Exercise brief:
Please reproduce the entries below exactly, omitting any images they contain.

Material provided:
——

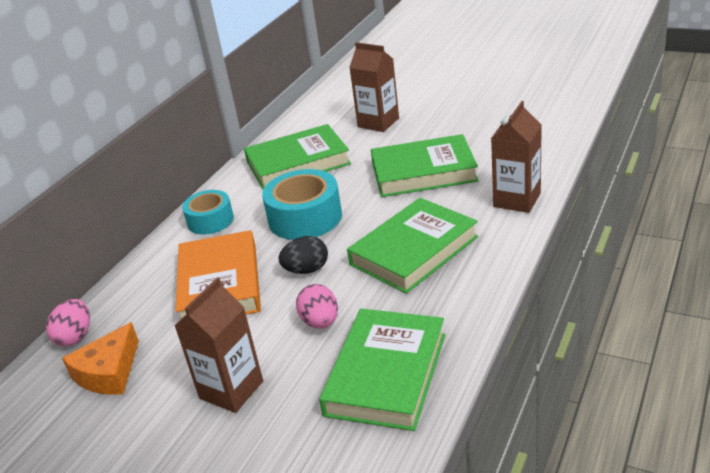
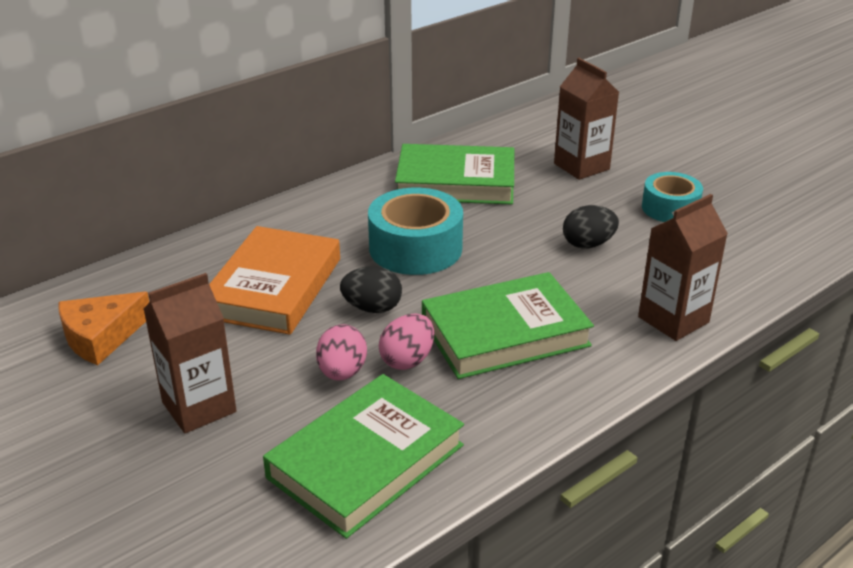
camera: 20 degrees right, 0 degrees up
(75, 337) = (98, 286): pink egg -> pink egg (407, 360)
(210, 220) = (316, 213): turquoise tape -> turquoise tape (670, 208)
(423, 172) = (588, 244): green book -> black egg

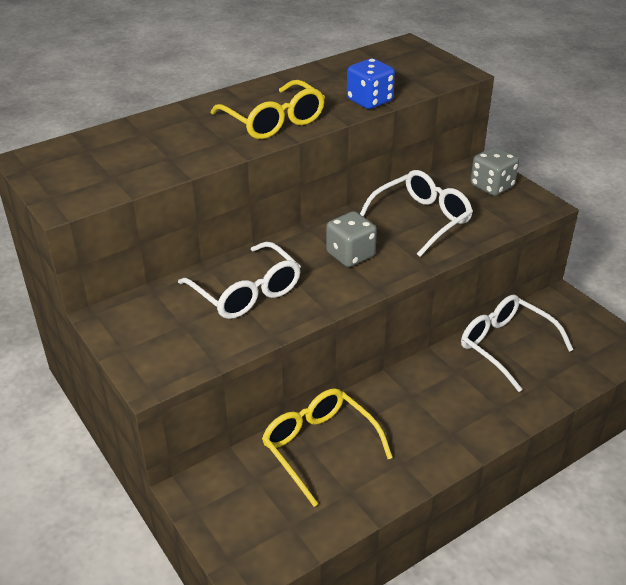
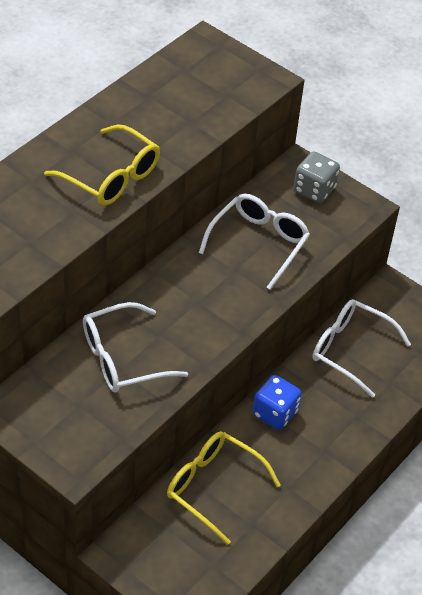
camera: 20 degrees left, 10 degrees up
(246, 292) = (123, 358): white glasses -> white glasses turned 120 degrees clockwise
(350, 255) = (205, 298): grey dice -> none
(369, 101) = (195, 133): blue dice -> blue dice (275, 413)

——

Finished task:
camera: 20 degrees right, 0 degrees up
(75, 337) = (98, 286): pink egg -> pink egg (407, 360)
(210, 220) = (316, 213): turquoise tape -> turquoise tape (670, 208)
(423, 172) = (588, 244): green book -> black egg

camera: 20 degrees left, 10 degrees up
(246, 292) = (123, 358): white glasses -> white glasses turned 120 degrees clockwise
(350, 255) = (205, 298): grey dice -> none
(369, 101) = (195, 133): blue dice -> blue dice (275, 413)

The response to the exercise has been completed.